Version difference data
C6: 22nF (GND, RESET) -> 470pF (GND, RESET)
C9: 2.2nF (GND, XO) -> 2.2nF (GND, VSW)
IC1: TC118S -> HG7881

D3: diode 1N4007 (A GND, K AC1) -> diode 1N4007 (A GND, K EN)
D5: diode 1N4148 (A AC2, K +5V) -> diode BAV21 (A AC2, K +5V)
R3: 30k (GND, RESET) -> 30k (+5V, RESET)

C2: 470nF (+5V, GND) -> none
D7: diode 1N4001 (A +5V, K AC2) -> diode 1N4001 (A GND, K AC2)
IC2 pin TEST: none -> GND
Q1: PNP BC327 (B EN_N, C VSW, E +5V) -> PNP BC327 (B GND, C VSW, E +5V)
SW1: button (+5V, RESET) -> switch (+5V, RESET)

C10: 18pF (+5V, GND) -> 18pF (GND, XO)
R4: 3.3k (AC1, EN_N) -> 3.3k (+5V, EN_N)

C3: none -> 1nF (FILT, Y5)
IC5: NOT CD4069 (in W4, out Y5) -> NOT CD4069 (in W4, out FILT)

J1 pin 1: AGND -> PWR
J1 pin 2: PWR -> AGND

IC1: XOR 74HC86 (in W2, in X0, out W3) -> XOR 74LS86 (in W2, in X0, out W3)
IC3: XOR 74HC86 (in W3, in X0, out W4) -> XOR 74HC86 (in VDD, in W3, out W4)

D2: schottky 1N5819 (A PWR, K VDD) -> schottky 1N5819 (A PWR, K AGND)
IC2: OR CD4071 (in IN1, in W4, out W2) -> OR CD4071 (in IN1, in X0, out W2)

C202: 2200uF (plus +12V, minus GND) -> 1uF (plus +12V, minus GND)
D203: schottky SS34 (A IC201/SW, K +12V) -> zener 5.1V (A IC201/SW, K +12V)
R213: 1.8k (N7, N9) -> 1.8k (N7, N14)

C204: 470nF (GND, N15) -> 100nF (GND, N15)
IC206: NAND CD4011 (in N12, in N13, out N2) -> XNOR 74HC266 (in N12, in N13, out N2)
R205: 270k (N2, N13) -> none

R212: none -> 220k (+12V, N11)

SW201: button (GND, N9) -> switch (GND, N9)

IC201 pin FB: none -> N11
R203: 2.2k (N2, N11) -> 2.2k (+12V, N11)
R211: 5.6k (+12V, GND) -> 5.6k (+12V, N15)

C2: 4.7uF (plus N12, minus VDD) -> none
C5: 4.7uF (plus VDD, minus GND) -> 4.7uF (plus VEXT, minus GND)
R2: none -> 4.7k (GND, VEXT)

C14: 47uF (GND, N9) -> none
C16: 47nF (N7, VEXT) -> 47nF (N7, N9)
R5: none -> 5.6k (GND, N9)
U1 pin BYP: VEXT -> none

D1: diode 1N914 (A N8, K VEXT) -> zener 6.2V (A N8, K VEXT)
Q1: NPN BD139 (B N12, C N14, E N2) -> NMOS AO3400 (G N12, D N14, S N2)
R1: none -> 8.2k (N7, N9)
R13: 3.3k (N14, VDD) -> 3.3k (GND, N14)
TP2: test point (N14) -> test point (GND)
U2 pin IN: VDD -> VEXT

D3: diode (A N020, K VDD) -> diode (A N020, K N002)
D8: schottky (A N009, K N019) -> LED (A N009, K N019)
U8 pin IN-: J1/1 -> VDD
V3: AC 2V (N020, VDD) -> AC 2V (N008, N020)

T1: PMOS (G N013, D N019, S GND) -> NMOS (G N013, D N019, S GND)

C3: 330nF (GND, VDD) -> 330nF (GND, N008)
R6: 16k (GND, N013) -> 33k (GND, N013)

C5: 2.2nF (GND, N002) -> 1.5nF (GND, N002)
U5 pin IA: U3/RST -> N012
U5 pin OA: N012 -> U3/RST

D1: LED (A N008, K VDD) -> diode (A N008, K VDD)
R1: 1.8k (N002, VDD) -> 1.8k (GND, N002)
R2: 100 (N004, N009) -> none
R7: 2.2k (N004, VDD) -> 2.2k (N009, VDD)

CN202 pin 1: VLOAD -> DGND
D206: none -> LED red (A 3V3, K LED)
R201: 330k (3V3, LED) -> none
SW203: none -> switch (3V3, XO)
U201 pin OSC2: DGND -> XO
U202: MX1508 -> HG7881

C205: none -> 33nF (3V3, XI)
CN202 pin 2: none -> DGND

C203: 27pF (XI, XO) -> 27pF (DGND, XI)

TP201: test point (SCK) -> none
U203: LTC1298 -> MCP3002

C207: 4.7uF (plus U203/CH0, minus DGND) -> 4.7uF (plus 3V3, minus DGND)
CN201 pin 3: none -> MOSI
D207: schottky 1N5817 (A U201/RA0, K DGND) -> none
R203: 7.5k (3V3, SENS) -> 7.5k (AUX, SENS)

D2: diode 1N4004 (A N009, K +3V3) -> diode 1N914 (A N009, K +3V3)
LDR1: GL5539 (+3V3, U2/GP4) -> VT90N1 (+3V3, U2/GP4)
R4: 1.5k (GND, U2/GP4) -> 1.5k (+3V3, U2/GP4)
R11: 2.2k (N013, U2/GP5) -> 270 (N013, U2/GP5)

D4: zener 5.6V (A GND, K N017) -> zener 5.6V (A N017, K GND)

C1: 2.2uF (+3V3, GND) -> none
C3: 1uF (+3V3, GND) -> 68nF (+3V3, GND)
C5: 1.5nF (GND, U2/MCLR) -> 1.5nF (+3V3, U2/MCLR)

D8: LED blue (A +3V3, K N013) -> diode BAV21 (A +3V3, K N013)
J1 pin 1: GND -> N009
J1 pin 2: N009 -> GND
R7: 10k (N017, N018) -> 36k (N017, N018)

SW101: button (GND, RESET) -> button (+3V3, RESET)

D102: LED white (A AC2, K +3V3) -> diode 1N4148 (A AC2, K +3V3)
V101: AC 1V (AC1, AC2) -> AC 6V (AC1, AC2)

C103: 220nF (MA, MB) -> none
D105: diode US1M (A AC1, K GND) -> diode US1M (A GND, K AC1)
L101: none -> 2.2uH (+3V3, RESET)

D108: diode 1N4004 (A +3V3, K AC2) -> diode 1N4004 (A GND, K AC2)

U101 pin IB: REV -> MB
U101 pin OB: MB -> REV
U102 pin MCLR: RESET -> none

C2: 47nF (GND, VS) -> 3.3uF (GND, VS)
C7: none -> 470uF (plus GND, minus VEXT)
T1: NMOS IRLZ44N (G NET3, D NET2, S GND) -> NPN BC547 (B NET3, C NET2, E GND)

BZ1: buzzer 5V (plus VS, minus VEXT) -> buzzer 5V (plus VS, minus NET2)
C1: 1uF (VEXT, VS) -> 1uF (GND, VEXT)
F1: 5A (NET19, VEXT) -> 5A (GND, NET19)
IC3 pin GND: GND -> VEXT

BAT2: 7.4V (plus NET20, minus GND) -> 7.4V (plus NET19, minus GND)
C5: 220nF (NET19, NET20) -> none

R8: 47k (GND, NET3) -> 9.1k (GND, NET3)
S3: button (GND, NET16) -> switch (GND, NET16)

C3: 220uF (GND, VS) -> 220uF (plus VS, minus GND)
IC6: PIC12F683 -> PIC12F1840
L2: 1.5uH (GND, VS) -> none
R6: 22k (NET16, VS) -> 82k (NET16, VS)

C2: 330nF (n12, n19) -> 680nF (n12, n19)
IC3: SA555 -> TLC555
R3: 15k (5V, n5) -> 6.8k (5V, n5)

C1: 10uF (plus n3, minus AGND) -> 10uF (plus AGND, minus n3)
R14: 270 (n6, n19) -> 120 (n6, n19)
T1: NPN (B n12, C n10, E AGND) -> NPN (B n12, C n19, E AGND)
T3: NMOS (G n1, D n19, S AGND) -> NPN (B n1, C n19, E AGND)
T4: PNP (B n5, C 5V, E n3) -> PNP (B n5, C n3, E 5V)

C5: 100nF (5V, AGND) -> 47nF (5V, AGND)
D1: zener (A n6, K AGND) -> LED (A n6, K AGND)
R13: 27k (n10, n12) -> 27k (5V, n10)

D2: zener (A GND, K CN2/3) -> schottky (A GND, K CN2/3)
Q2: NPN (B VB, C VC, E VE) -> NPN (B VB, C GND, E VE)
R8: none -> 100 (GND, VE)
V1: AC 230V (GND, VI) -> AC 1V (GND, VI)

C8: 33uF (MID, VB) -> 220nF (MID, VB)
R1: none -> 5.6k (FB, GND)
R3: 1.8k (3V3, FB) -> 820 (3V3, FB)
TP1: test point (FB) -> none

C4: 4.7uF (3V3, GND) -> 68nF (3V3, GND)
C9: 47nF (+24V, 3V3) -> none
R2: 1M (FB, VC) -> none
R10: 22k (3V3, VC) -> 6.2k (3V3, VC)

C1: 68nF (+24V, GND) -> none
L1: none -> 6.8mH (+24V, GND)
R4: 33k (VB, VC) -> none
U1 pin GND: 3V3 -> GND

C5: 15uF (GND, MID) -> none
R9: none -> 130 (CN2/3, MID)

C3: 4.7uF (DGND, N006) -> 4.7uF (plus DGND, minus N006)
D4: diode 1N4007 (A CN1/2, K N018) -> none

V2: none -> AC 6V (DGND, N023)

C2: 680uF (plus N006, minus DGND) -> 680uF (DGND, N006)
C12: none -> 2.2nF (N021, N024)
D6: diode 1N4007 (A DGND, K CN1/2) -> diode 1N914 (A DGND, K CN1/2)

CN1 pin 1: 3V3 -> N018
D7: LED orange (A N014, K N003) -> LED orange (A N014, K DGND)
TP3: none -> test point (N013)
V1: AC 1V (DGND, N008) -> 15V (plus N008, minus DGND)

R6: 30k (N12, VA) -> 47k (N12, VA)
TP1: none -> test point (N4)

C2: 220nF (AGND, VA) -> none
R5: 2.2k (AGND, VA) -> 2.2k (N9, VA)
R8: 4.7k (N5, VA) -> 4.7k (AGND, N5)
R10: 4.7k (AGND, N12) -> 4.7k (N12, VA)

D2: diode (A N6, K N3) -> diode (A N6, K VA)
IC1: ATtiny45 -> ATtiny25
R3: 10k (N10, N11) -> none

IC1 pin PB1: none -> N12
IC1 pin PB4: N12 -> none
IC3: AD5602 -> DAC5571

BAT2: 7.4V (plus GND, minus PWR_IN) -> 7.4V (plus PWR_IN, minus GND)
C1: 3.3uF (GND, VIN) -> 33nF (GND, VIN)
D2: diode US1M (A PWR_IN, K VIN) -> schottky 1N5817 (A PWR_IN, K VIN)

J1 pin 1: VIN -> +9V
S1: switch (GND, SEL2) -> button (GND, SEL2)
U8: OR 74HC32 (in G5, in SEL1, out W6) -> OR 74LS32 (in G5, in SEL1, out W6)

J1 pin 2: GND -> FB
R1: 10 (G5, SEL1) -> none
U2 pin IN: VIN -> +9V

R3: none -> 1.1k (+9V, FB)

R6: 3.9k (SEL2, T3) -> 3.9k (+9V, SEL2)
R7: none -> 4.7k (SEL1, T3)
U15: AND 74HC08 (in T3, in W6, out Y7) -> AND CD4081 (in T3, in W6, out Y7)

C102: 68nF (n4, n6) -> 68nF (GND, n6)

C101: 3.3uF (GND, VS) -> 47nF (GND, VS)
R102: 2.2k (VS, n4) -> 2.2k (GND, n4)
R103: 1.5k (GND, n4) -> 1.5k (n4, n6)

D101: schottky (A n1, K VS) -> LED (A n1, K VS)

*Task requirements*
Each line above from the one with "D102: LED white" up to and including the one with "R13: 27k (n10, n12) -> 27k (5V, n10)" must be set down exactly, and no line outside that span may appear.

*Written reply*
D102: LED white (A AC2, K +3V3) -> diode 1N4148 (A AC2, K +3V3)
V101: AC 1V (AC1, AC2) -> AC 6V (AC1, AC2)

C103: 220nF (MA, MB) -> none
D105: diode US1M (A AC1, K GND) -> diode US1M (A GND, K AC1)
L101: none -> 2.2uH (+3V3, RESET)

D108: diode 1N4004 (A +3V3, K AC2) -> diode 1N4004 (A GND, K AC2)

U101 pin IB: REV -> MB
U101 pin OB: MB -> REV
U102 pin MCLR: RESET -> none

C2: 47nF (GND, VS) -> 3.3uF (GND, VS)
C7: none -> 470uF (plus GND, minus VEXT)
T1: NMOS IRLZ44N (G NET3, D NET2, S GND) -> NPN BC547 (B NET3, C NET2, E GND)

BZ1: buzzer 5V (plus VS, minus VEXT) -> buzzer 5V (plus VS, minus NET2)
C1: 1uF (VEXT, VS) -> 1uF (GND, VEXT)
F1: 5A (NET19, VEXT) -> 5A (GND, NET19)
IC3 pin GND: GND -> VEXT

BAT2: 7.4V (plus NET20, minus GND) -> 7.4V (plus NET19, minus GND)
C5: 220nF (NET19, NET20) -> none

R8: 47k (GND, NET3) -> 9.1k (GND, NET3)
S3: button (GND, NET16) -> switch (GND, NET16)

C3: 220uF (GND, VS) -> 220uF (plus VS, minus GND)
IC6: PIC12F683 -> PIC12F1840
L2: 1.5uH (GND, VS) -> none
R6: 22k (NET16, VS) -> 82k (NET16, VS)

C2: 330nF (n12, n19) -> 680nF (n12, n19)
IC3: SA555 -> TLC555
R3: 15k (5V, n5) -> 6.8k (5V, n5)

C1: 10uF (plus n3, minus AGND) -> 10uF (plus AGND, minus n3)
R14: 270 (n6, n19) -> 120 (n6, n19)
T1: NPN (B n12, C n10, E AGND) -> NPN (B n12, C n19, E AGND)
T3: NMOS (G n1, D n19, S AGND) -> NPN (B n1, C n19, E AGND)
T4: PNP (B n5, C 5V, E n3) -> PNP (B n5, C n3, E 5V)

C5: 100nF (5V, AGND) -> 47nF (5V, AGND)
D1: zener (A n6, K AGND) -> LED (A n6, K AGND)
R13: 27k (n10, n12) -> 27k (5V, n10)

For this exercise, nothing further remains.